▸ **Excerpted data**
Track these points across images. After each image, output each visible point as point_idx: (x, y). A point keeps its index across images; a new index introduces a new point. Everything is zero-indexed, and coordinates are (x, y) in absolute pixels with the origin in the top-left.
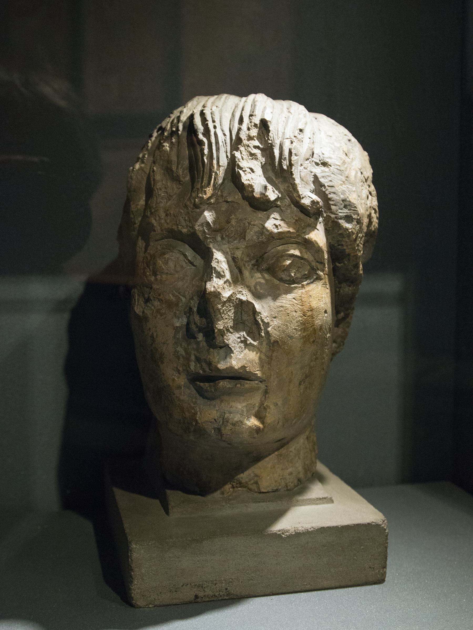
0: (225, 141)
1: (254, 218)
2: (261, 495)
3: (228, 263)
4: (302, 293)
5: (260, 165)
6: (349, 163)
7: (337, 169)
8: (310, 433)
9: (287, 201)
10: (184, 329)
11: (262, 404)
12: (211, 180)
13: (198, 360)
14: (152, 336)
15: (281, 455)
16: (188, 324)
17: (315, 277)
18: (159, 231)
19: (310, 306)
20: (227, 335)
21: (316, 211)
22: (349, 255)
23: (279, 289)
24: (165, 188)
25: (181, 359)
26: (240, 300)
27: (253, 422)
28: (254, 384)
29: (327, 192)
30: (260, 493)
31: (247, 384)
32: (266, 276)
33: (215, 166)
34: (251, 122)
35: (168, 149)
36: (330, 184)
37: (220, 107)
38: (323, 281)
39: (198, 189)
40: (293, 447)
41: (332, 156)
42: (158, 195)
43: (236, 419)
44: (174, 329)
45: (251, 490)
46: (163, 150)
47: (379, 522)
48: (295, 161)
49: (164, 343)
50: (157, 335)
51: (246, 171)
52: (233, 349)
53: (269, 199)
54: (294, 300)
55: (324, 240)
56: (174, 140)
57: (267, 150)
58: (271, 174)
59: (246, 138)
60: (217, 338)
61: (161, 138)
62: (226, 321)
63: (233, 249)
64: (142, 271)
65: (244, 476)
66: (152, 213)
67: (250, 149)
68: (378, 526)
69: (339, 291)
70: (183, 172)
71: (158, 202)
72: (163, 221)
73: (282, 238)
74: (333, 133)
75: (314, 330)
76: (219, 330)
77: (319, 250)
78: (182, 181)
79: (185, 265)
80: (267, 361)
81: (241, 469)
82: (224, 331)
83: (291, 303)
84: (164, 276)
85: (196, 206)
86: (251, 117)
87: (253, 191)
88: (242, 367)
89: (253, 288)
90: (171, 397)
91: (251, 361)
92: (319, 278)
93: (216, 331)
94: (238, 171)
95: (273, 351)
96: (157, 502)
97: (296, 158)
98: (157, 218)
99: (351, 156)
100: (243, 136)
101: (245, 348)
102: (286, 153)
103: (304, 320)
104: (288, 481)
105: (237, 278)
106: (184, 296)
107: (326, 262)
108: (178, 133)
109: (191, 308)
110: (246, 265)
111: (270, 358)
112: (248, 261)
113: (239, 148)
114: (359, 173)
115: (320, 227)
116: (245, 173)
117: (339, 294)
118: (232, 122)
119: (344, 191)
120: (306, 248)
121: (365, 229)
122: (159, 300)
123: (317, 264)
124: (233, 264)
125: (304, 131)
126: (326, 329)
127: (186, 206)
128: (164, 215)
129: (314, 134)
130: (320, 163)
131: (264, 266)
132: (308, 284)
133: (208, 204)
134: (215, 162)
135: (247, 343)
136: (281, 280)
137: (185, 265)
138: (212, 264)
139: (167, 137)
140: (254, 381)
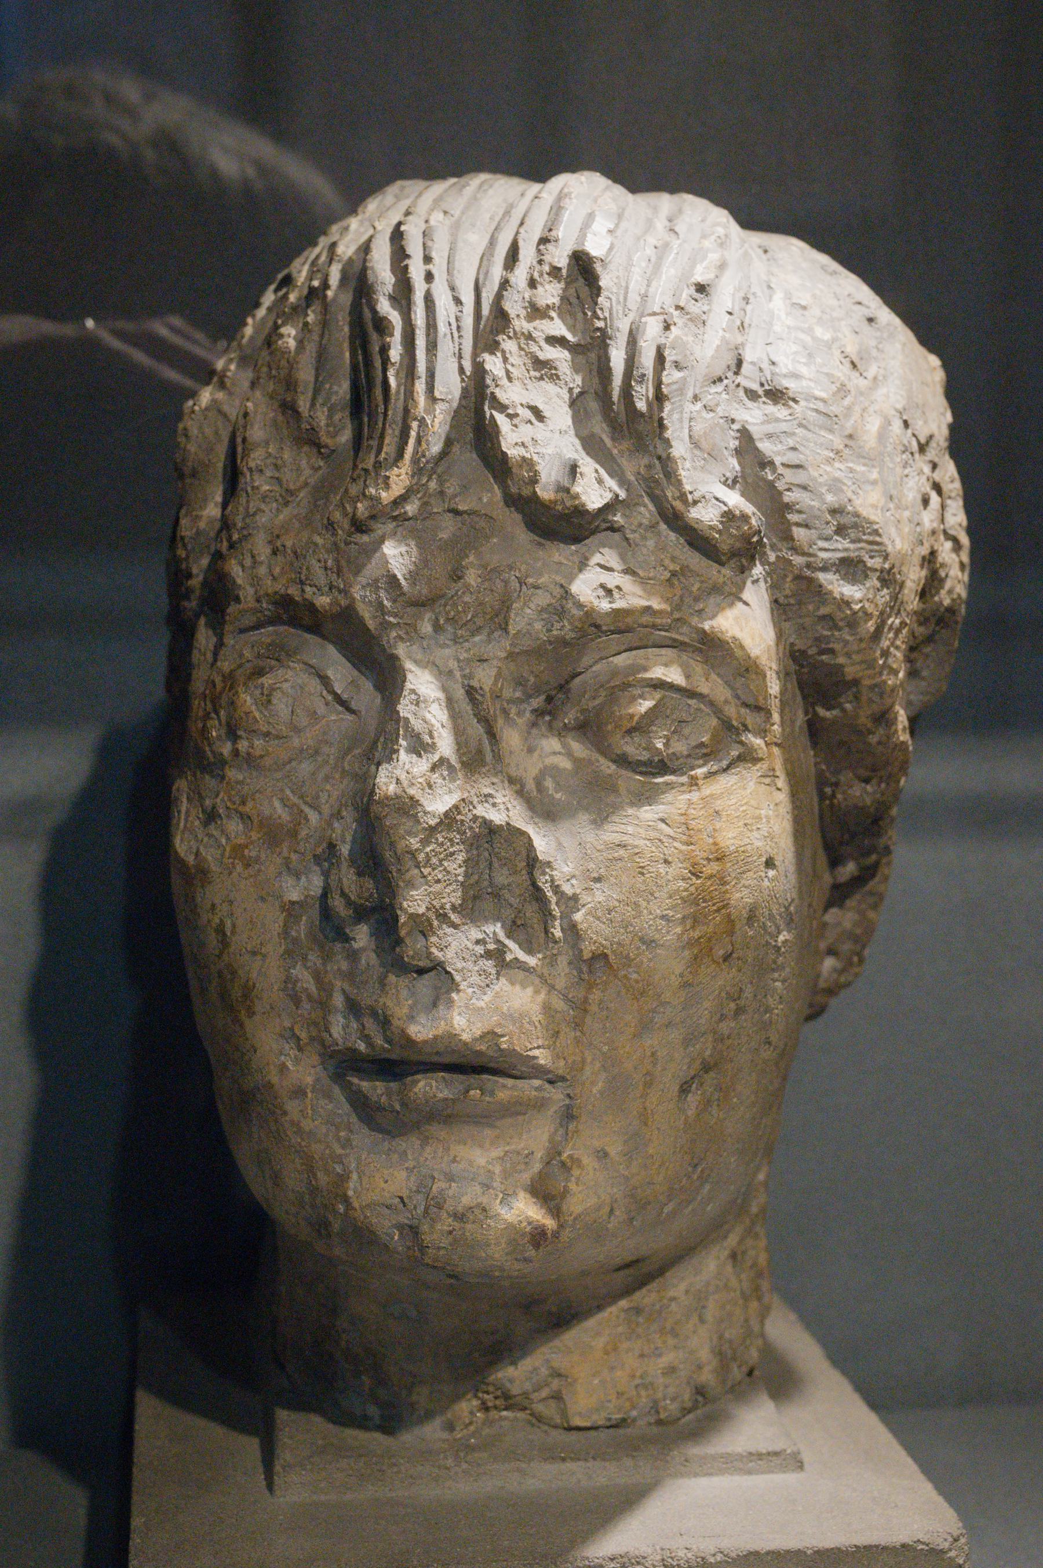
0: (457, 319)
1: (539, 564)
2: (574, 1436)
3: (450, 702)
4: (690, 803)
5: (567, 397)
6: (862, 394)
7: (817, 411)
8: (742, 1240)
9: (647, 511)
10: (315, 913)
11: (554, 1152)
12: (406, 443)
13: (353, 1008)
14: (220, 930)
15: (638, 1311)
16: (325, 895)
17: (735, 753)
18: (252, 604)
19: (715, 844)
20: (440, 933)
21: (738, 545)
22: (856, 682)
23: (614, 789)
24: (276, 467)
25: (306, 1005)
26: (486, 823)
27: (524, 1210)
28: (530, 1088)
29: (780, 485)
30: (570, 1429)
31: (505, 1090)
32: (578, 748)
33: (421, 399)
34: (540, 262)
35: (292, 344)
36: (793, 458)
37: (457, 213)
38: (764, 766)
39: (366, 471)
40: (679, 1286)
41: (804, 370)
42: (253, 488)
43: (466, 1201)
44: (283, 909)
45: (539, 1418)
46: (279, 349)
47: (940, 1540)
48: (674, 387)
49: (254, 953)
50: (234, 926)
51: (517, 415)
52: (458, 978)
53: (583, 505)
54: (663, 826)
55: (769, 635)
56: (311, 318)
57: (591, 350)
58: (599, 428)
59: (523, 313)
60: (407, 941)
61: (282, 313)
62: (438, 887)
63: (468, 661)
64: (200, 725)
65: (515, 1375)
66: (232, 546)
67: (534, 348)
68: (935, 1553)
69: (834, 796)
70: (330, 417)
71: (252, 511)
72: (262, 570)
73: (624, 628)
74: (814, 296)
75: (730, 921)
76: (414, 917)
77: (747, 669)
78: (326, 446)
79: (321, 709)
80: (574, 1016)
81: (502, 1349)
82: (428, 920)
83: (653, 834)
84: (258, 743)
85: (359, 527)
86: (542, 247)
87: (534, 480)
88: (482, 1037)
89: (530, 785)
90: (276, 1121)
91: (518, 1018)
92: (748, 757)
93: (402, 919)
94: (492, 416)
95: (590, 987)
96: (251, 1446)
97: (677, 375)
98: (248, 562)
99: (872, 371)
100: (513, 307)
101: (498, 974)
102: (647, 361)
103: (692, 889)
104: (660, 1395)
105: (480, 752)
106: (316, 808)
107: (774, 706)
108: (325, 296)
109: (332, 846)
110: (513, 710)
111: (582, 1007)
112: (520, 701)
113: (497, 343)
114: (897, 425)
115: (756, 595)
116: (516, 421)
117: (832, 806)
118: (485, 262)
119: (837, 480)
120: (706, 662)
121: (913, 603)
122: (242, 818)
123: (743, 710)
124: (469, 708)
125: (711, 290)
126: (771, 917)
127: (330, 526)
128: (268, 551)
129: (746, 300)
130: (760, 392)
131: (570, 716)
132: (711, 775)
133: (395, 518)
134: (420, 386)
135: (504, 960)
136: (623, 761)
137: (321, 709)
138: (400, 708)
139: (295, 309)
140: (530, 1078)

▸ **The problem**
Rewrite all of the lines above with every occurrence of "point_idx" renamed to "point_id" and all other text left unchanged. Omit the pictures from your answer.

▸ **Full output**
Track these points across images. After each image, output each visible point as point_id: (x, y). A point keeps its index across images; a new index introduces a new point. Everything is zero-indexed, and coordinates are (x, y) in absolute pixels with the origin in the top-left.
0: (225, 141)
1: (254, 218)
2: (261, 495)
3: (228, 263)
4: (302, 293)
5: (260, 165)
6: (349, 163)
7: (337, 169)
8: (310, 433)
9: (287, 201)
10: (184, 329)
11: (262, 404)
12: (211, 180)
13: (198, 360)
14: (152, 336)
15: (281, 455)
16: (188, 324)
17: (315, 277)
18: (159, 231)
19: (310, 306)
20: (227, 335)
21: (316, 211)
22: (349, 255)
23: (279, 289)
24: (165, 188)
25: (181, 359)
26: (240, 300)
27: (253, 422)
28: (254, 384)
29: (327, 192)
30: (260, 493)
31: (247, 384)
32: (266, 276)
33: (215, 166)
34: (251, 122)
35: (168, 149)
36: (330, 184)
37: (220, 107)
38: (323, 281)
39: (198, 189)
40: (293, 447)
41: (332, 156)
42: (158, 195)
43: (236, 419)
44: (174, 329)
45: (251, 490)
46: (163, 150)
47: (379, 522)
48: (295, 161)
49: (164, 343)
50: (157, 335)
51: (246, 171)
52: (233, 349)
53: (269, 199)
54: (294, 300)
55: (324, 240)
56: (174, 140)
57: (267, 150)
58: (271, 174)
59: (246, 138)
60: (217, 338)
61: (161, 138)
62: (226, 321)
63: (233, 249)
64: (142, 271)
65: (244, 476)
66: (152, 213)
67: (250, 149)
68: (378, 526)
69: (339, 291)
70: (183, 172)
71: (158, 202)
72: (163, 221)
73: (282, 238)
74: (333, 133)
75: (314, 330)
76: (219, 330)
77: (319, 250)
78: (182, 181)
79: (185, 265)
80: (267, 361)
81: (241, 469)
82: (224, 331)
83: (291, 303)
84: (164, 276)
85: (196, 206)
86: (251, 117)
87: (253, 191)
88: (242, 367)
89: (253, 288)
90: (171, 397)
91: (251, 361)
92: (319, 278)
93: (216, 331)
94: (238, 171)
95: (273, 351)
96: (157, 502)
97: (296, 158)
98: (157, 218)
99: (351, 156)
100: (243, 136)
101: (245, 348)
102: (286, 153)
103: (304, 320)
104: (288, 481)
105: (237, 278)
106: (184, 296)
107: (326, 262)
108: (178, 133)
109: (191, 308)
110: (246, 265)
111: (270, 358)
112: (248, 261)
113: (239, 148)
114: (359, 173)
115: (320, 227)
116: (245, 173)
117: (339, 294)
118: (232, 122)
119: (344, 191)
120: (306, 248)
121: (365, 229)
122: (159, 300)
123: (317, 264)
124: (233, 264)
125: (304, 131)
126: (326, 329)
127: (186, 206)
128: (164, 215)
129: (314, 134)
130: (320, 163)
131: (264, 266)
132: (308, 284)
133: (208, 204)
134: (215, 162)
135: (247, 343)
136: (281, 280)
137: (185, 265)
138: (212, 264)
139: (167, 137)
140: (254, 381)
0: (457, 319)
1: (539, 564)
2: (574, 1436)
3: (450, 702)
4: (690, 803)
5: (567, 397)
6: (862, 394)
7: (817, 411)
8: (742, 1240)
9: (647, 511)
10: (315, 913)
11: (554, 1152)
12: (406, 443)
13: (353, 1008)
14: (220, 930)
15: (638, 1311)
16: (325, 895)
17: (735, 753)
18: (252, 604)
19: (715, 844)
20: (440, 933)
21: (738, 545)
22: (856, 682)
23: (614, 789)
24: (276, 467)
25: (306, 1005)
26: (486, 823)
27: (524, 1210)
28: (530, 1088)
29: (780, 485)
30: (570, 1429)
31: (505, 1090)
32: (578, 748)
33: (421, 399)
34: (540, 262)
35: (292, 344)
36: (793, 458)
37: (457, 213)
38: (764, 766)
39: (366, 471)
40: (679, 1286)
41: (804, 370)
42: (253, 488)
43: (466, 1201)
44: (283, 909)
45: (539, 1418)
46: (279, 349)
47: (940, 1540)
48: (674, 387)
49: (254, 953)
50: (234, 926)
51: (517, 415)
52: (458, 978)
53: (583, 505)
54: (663, 826)
55: (769, 635)
56: (311, 318)
57: (591, 350)
58: (599, 428)
59: (523, 313)
60: (407, 941)
61: (282, 313)
62: (438, 887)
63: (468, 661)
64: (200, 725)
65: (515, 1375)
66: (232, 546)
67: (534, 348)
68: (935, 1553)
69: (834, 796)
70: (330, 417)
71: (252, 511)
72: (262, 570)
73: (624, 628)
74: (814, 296)
75: (730, 921)
76: (414, 917)
77: (747, 669)
78: (326, 446)
79: (321, 709)
80: (574, 1016)
81: (502, 1349)
82: (428, 920)
83: (653, 834)
84: (258, 743)
85: (359, 527)
86: (542, 247)
87: (534, 480)
88: (482, 1037)
89: (530, 785)
90: (276, 1121)
91: (518, 1018)
92: (748, 757)
93: (402, 919)
94: (492, 416)
95: (590, 987)
96: (251, 1446)
97: (677, 375)
98: (248, 562)
99: (872, 371)
100: (513, 307)
101: (498, 974)
102: (647, 361)
103: (692, 889)
104: (660, 1395)
105: (480, 752)
106: (316, 808)
107: (774, 706)
108: (325, 296)
109: (332, 846)
110: (513, 710)
111: (582, 1007)
112: (520, 701)
113: (497, 343)
114: (897, 425)
115: (756, 595)
116: (516, 421)
117: (832, 806)
118: (485, 262)
119: (837, 480)
120: (706, 662)
121: (913, 603)
122: (242, 818)
123: (743, 710)
124: (469, 708)
125: (711, 290)
126: (771, 917)
127: (330, 526)
128: (268, 551)
129: (746, 300)
130: (760, 392)
131: (570, 716)
132: (711, 775)
133: (395, 518)
134: (420, 386)
135: (504, 960)
136: (623, 761)
137: (321, 709)
138: (400, 708)
139: (295, 309)
140: (530, 1078)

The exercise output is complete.